§ **TRY IT**: Your result should be every line of the records below that contains the word "PULSE".

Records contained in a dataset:
┄┄┄┄┄┄

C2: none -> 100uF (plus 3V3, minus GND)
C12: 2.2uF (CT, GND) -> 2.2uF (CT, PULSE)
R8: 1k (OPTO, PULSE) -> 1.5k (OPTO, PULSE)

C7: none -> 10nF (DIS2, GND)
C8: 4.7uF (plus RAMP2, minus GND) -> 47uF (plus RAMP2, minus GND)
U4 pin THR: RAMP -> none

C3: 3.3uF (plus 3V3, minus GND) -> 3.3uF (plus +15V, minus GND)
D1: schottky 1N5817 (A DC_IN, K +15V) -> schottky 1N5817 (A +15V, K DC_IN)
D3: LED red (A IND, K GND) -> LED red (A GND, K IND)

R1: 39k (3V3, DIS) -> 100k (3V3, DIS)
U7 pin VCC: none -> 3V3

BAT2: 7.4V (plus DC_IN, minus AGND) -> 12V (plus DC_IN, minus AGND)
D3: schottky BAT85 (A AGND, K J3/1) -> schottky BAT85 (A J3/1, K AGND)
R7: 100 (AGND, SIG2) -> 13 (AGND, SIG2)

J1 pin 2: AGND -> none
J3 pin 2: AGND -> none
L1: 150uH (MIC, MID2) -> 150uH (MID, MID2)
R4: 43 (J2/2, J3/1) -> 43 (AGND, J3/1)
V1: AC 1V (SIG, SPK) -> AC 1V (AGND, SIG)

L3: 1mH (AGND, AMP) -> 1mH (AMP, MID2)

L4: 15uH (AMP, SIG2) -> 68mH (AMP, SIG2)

┄┄┄┄┄┄

§ **ANSWER BELOW**:
C12: 2.2uF (CT, GND) -> 2.2uF (CT, PULSE)
R8: 1k (OPTO, PULSE) -> 1.5k (OPTO, PULSE)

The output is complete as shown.